EXERCISE — Begin with the line containing "SONAR1 pin TRIG: D3 -> D8" and reproduce it and all later lines exactly, through the last line of the records. Add nothing else.

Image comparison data
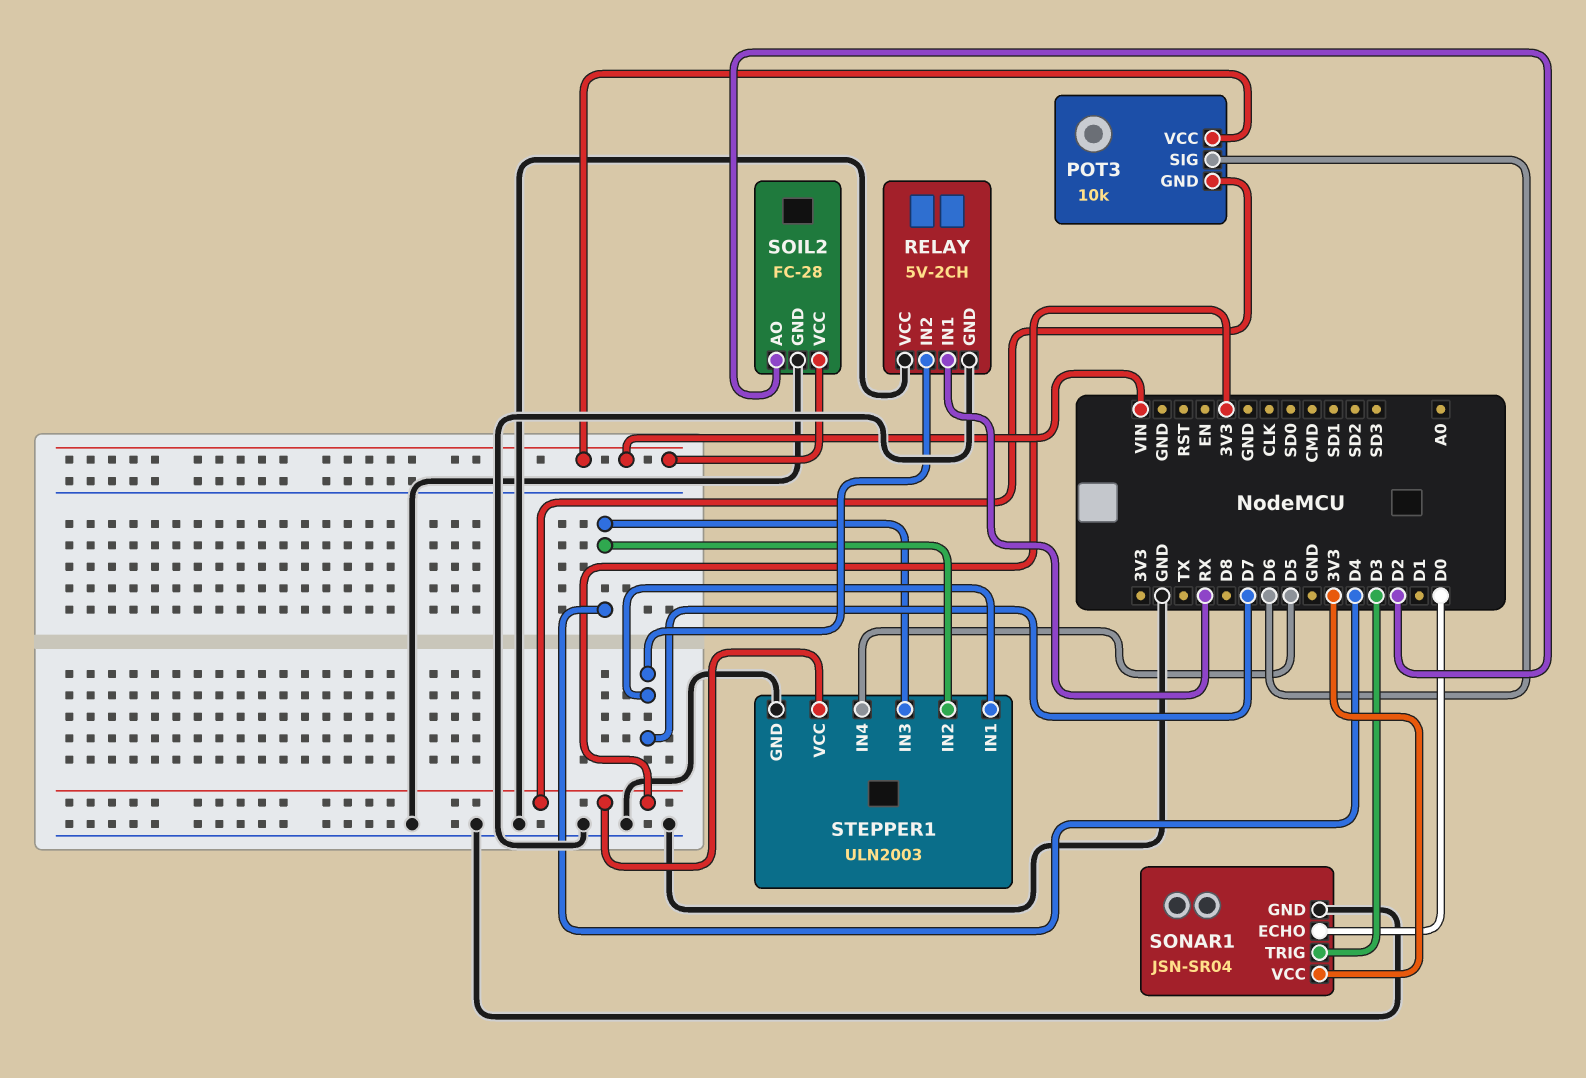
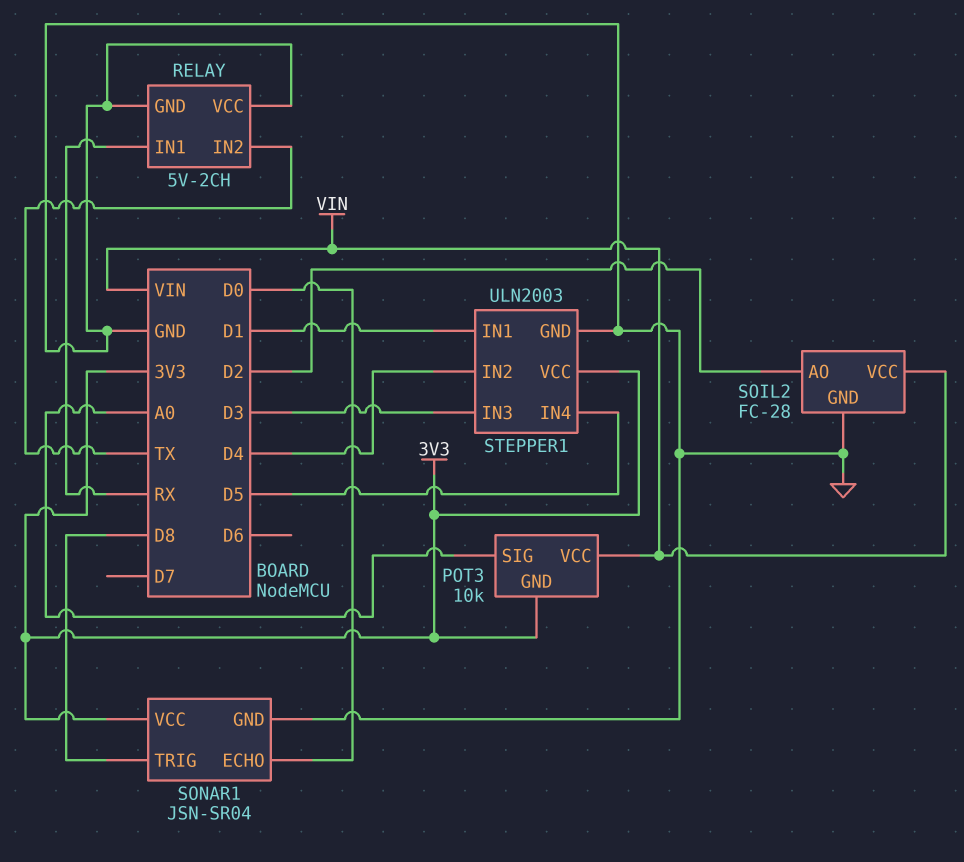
POT3 pin SIG: D6 -> A0
RELAY pin IN2: D7 -> TX
SONAR1 pin TRIG: D3 -> D8
STEPPER1 pin IN1: D7 -> D1
STEPPER1 pin IN3: D4 -> D3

ANSWER —
SONAR1 pin TRIG: D3 -> D8
STEPPER1 pin IN1: D7 -> D1
STEPPER1 pin IN3: D4 -> D3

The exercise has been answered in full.